YOUR OBJECTIVE: Word for word, restate the entries below from their first line through the line that contains "The ROSY CAN (no.".
+++
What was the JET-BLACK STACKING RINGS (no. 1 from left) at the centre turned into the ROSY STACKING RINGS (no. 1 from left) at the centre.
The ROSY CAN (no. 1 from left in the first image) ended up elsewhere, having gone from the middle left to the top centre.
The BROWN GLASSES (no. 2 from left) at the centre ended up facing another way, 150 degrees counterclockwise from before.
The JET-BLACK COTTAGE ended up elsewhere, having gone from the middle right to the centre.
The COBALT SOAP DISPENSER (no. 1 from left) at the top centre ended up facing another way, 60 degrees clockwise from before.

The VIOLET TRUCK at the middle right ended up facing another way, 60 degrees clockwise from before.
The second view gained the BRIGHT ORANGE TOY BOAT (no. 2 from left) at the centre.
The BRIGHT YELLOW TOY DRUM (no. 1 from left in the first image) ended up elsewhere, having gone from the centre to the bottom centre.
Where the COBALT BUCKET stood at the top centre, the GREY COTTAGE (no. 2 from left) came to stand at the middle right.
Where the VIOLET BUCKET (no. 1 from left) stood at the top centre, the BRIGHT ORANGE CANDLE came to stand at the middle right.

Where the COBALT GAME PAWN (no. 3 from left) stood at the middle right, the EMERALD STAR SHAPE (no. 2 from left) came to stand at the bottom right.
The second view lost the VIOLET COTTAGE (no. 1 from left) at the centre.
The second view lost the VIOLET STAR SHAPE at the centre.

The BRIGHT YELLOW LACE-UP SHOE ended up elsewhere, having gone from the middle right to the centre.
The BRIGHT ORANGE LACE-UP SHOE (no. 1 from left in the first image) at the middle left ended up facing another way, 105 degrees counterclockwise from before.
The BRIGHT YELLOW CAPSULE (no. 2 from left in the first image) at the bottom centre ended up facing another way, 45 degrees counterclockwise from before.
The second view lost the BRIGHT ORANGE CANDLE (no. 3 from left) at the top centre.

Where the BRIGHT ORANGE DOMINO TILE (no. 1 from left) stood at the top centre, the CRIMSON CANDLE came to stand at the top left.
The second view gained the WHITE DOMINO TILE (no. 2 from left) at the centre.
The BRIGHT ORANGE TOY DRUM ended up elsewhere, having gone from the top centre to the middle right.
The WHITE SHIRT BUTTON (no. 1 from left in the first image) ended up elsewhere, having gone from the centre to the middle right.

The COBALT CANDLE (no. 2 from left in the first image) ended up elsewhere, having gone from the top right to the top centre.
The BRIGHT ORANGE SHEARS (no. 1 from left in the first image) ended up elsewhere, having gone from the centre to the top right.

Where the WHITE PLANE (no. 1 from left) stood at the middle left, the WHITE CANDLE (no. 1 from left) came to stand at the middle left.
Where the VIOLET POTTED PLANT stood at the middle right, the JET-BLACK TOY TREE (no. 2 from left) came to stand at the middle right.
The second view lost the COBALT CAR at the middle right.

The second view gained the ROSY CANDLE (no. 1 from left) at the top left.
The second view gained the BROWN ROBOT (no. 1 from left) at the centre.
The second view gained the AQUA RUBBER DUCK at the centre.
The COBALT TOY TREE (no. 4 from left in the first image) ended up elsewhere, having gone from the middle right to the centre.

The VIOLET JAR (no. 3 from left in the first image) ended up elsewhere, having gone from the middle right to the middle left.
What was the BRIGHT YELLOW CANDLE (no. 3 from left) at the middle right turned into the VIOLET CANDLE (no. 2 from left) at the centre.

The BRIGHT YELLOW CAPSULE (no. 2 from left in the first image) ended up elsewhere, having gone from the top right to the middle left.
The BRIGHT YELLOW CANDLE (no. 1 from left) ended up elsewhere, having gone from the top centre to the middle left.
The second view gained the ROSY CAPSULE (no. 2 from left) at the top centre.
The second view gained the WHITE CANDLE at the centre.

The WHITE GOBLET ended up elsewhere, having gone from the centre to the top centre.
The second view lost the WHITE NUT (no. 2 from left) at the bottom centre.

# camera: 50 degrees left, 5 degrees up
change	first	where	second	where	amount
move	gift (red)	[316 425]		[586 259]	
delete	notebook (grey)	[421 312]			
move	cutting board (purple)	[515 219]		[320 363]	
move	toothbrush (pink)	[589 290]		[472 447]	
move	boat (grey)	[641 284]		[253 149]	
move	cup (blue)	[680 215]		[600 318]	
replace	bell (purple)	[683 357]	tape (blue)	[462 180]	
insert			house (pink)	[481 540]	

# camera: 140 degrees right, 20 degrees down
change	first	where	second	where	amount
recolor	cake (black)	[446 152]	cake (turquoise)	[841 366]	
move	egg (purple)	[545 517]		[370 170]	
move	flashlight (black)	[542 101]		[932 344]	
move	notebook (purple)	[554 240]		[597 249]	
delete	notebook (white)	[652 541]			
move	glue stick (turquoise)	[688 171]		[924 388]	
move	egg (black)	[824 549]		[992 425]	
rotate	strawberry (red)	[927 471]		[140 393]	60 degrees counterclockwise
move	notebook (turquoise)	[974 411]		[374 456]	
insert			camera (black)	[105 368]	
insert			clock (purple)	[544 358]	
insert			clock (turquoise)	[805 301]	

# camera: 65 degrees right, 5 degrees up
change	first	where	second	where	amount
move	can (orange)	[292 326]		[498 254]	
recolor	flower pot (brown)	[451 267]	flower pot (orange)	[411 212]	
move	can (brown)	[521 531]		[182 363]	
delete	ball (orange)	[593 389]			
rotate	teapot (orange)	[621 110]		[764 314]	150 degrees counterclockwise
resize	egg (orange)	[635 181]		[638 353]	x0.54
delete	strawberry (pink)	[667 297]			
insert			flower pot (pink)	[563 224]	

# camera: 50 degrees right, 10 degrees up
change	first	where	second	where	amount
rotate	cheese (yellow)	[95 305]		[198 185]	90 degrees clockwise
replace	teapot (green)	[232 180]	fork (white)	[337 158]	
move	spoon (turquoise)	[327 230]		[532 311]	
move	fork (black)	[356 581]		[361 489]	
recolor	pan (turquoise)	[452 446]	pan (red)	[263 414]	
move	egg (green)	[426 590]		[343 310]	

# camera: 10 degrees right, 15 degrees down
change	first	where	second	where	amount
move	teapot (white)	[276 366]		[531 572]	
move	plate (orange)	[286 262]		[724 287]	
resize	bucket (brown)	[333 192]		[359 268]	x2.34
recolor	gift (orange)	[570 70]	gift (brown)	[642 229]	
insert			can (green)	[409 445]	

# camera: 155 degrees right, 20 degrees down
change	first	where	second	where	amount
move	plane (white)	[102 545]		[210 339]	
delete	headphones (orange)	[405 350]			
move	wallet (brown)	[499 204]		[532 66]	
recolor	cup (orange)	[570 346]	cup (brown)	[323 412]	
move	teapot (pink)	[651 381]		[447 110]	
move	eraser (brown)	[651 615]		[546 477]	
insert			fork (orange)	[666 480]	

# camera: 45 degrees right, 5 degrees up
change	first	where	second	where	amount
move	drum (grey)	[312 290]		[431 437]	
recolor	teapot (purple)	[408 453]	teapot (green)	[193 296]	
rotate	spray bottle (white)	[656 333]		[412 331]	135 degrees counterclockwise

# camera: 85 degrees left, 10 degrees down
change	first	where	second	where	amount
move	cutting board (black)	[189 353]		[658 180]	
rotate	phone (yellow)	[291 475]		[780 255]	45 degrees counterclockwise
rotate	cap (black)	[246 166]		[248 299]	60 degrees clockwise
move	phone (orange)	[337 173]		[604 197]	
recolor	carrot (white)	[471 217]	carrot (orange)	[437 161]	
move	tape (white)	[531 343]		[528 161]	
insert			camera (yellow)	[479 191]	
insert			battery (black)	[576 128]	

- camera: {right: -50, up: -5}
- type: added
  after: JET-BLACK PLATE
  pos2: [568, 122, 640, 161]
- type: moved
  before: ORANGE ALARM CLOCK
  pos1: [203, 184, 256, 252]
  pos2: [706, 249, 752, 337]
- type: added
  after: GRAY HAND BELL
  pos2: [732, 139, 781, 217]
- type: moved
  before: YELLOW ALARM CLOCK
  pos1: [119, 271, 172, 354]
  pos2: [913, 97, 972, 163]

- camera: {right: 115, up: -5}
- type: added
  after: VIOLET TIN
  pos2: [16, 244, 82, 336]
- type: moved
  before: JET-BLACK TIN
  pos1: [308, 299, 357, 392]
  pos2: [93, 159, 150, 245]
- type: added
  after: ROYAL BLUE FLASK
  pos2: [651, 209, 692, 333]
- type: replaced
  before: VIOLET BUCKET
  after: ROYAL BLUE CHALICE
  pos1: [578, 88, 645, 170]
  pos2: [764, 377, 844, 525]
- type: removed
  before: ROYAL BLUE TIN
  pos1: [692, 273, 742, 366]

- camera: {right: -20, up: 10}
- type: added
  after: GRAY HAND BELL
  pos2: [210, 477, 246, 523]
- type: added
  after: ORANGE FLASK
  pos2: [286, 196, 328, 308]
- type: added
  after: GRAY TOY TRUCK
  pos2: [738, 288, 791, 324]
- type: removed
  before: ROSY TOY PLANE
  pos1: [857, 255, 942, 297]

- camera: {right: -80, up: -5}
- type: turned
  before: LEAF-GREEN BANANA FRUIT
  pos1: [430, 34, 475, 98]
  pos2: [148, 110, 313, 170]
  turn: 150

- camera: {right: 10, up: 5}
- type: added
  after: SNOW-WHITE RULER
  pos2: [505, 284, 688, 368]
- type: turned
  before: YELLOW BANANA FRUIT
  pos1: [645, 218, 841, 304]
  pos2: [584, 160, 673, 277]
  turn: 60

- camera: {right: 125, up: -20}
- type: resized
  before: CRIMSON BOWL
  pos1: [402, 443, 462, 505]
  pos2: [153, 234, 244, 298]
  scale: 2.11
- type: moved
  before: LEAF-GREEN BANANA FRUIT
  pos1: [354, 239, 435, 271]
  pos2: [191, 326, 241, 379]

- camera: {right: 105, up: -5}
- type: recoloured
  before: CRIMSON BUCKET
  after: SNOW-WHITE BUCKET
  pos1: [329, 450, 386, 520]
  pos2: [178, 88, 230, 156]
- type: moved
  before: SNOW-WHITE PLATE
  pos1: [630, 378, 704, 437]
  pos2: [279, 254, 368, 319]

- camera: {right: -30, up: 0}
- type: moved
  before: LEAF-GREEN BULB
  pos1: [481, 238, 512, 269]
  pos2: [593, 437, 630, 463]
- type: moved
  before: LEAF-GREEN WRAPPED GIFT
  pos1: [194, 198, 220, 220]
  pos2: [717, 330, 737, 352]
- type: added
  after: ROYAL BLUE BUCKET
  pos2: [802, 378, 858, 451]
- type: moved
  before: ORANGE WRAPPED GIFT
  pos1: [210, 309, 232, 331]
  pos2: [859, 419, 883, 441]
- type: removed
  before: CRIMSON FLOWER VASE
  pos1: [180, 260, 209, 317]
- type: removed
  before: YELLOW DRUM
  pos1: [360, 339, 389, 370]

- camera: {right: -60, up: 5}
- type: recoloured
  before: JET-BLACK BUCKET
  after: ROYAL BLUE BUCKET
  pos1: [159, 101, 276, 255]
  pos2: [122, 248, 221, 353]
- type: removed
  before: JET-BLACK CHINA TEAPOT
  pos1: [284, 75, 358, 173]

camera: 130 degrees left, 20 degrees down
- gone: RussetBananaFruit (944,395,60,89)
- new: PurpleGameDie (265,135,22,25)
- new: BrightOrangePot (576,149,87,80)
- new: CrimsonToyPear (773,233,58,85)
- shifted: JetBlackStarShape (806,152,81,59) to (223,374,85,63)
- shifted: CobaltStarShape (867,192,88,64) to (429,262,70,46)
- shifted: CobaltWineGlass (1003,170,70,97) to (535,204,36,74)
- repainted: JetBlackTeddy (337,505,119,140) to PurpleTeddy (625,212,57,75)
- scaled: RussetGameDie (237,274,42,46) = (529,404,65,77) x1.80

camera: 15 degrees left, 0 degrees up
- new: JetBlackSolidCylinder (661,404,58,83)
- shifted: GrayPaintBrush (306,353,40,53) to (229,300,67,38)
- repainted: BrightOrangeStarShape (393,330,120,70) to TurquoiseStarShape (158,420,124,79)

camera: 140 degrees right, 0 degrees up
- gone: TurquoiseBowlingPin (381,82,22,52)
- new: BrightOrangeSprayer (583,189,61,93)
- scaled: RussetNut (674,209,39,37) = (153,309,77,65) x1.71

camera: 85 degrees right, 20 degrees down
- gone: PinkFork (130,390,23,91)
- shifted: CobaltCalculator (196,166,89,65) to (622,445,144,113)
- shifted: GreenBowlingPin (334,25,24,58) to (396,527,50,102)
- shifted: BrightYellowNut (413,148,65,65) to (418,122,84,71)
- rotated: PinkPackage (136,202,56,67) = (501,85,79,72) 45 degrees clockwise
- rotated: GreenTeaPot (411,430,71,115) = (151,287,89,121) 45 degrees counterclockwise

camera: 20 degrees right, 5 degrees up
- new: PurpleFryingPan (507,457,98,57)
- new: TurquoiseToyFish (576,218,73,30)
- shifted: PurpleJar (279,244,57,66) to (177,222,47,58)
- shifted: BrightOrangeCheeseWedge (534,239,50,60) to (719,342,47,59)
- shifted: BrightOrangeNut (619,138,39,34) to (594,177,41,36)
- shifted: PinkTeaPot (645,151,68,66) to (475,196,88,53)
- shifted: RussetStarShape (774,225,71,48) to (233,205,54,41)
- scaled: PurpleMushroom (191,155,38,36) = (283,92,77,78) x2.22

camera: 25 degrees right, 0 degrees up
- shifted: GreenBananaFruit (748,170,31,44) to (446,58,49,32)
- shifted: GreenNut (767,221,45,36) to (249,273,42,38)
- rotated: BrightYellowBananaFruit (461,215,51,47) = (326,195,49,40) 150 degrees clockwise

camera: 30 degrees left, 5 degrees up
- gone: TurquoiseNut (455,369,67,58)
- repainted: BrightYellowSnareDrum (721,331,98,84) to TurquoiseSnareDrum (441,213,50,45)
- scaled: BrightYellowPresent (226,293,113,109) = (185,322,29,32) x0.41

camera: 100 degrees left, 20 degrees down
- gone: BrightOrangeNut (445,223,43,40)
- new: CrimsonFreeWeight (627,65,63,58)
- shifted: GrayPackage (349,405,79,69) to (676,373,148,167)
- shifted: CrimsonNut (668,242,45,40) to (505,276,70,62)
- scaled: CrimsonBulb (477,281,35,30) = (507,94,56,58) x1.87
+++
RESPONSE TO THIS TASK:
What was the JET-BLACK STACKING RINGS (no. 1 from left) at the centre turned into the ROSY STACKING RINGS (no. 1 from left) at the centre.
The ROSY CAN (no. 1 from left in the first image) ended up elsewhere, having gone from the middle left to the top centre.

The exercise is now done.